Reproduce, with no changes, the line that contains "(909, 200) = (1035, 336): black" and all the lines that come after it in the records.

[PROVIDED ENTRIES Boundary: Start]

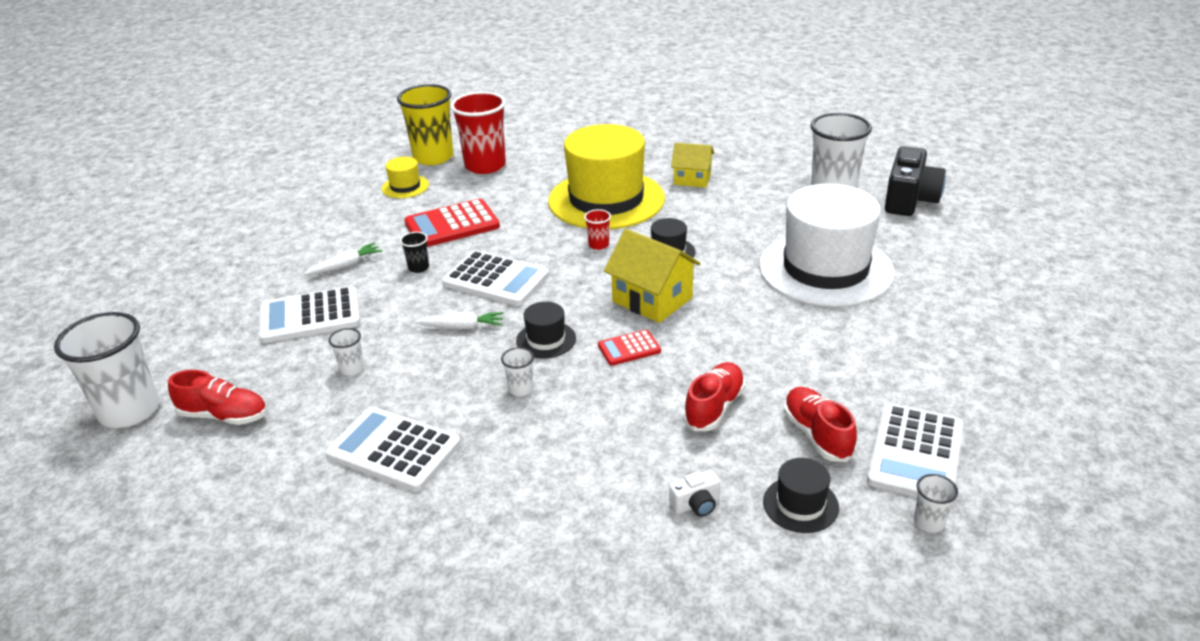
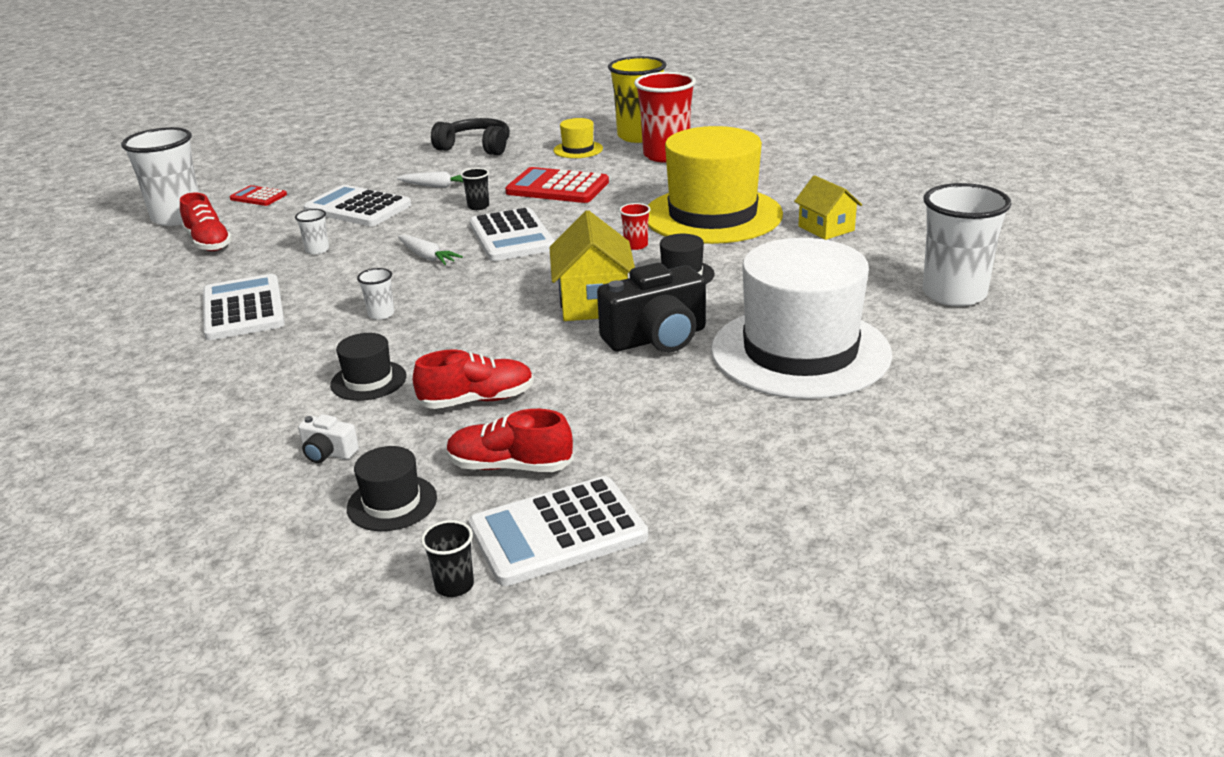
camera: 45 degrees right, 5 degrees down
(309, 218) = (476, 147): none -> black headphones
(546, 340) = (461, 291): black hat -> black hat (368, 380)
(629, 348) = (504, 327): red calculator -> red calculator (258, 197)
(817, 435) = (510, 466): red shoe -> red shoe turned 105 degrees counterclockwise
(909, 200) = (1035, 336): black camera -> black camera (657, 338)
(929, 522) = (454, 585): white cup -> black cup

[PROVIDED ENTRIES Boundary: End]

RESPONSE BOX:
(909, 200) = (1035, 336): black camera -> black camera (657, 338)
(929, 522) = (454, 585): white cup -> black cup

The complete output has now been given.